WORK TO BE COMPLETED
Repeat, exactly and with no pictures, the lines that run from the beginning of the entries through the line containing "black brick F5:F7".

EXERCISE INPUTS
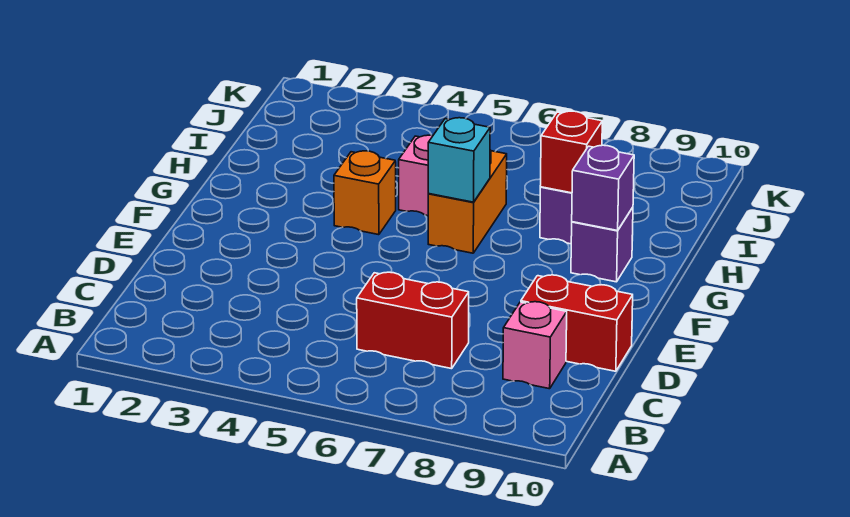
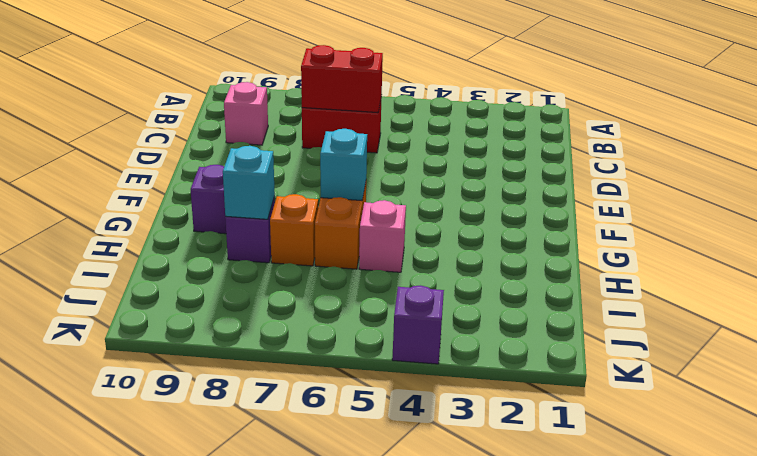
red brick D9:D10 level 1 -> red brick C6:C7 level 2
orange brick G4 level 1 -> orange brick H7 level 1
purple brick G9 level 2 -> purple brick K4 level 1
red brick H8 level 2 -> cyan brick H8 level 2

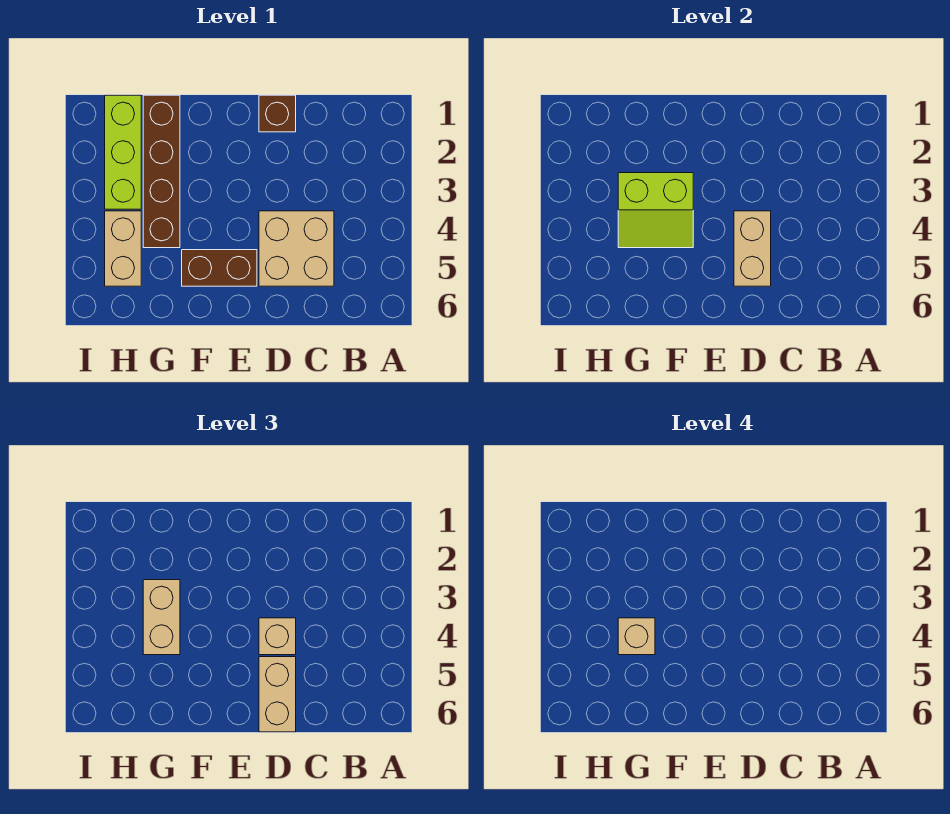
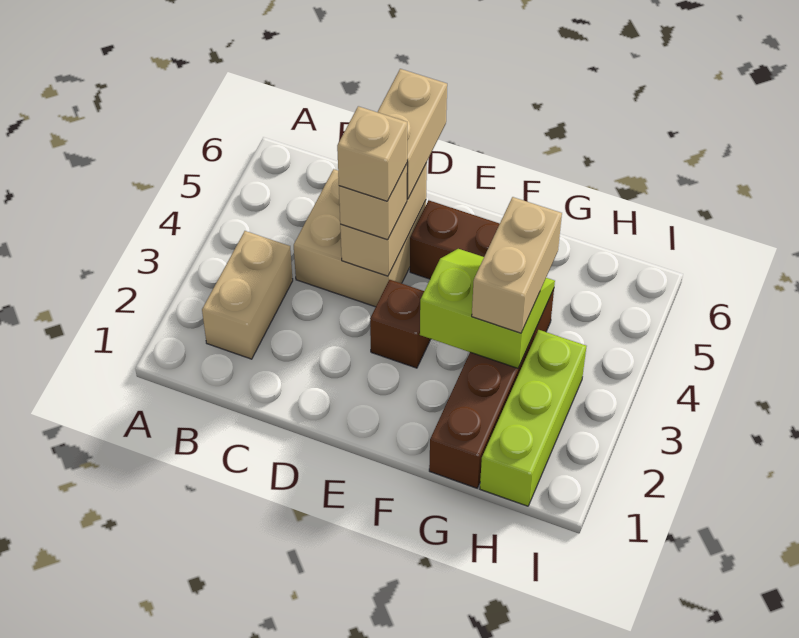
brown brick D1 level 1 -> brown brick E3 level 1
tan brick G4 level 4 -> tan brick D4 level 4
tan brick H4:H5 level 1 -> tan brick B2:B3 level 1

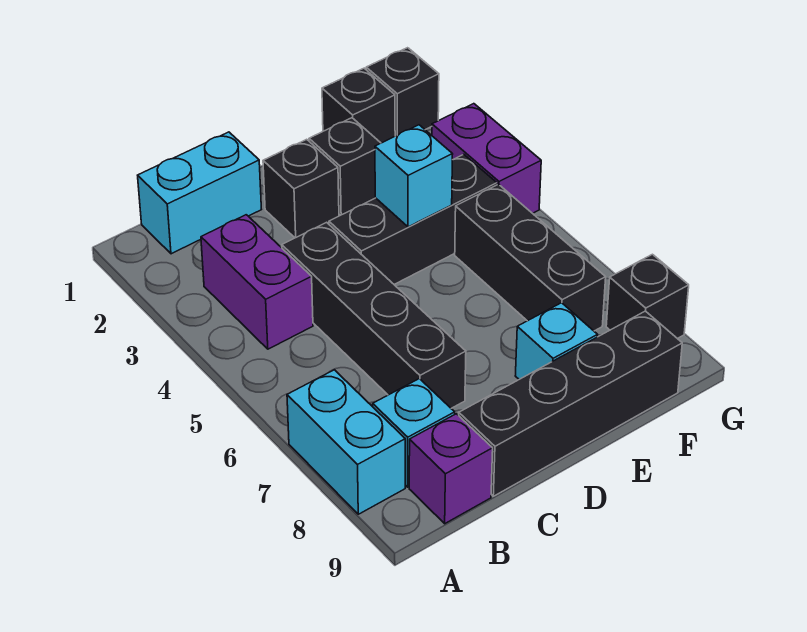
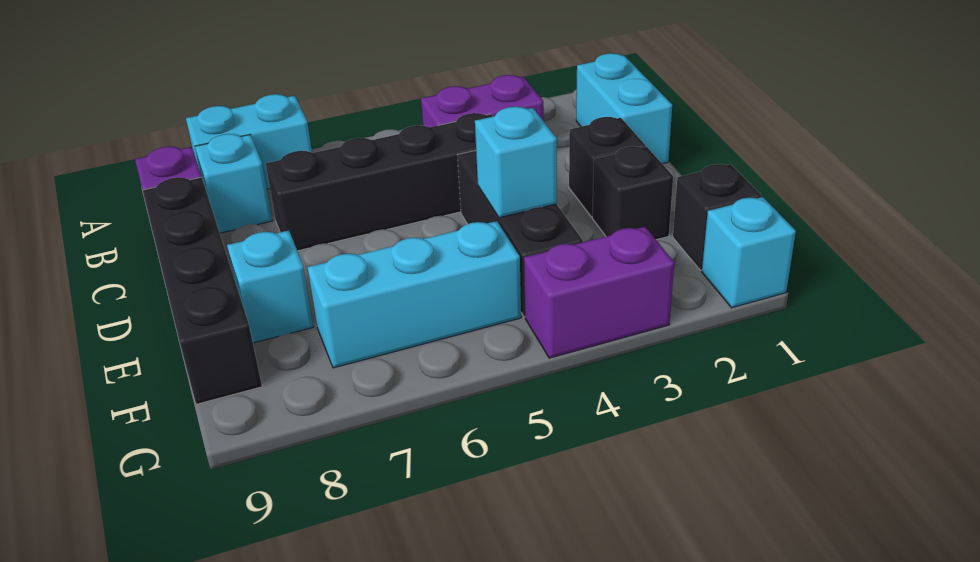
black brick F5:F7 level 1 -> cyan brick F5:F7 level 1
black brick G1 level 1 -> cyan brick G1 level 1
black brick G8 level 1 -> none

RESULT FOR THIS TASK
red brick D9:D10 level 1 -> red brick C6:C7 level 2
orange brick G4 level 1 -> orange brick H7 level 1
purple brick G9 level 2 -> purple brick K4 level 1
red brick H8 level 2 -> cyan brick H8 level 2

brown brick D1 level 1 -> brown brick E3 level 1
tan brick G4 level 4 -> tan brick D4 level 4
tan brick H4:H5 level 1 -> tan brick B2:B3 level 1

black brick F5:F7 level 1 -> cyan brick F5:F7 level 1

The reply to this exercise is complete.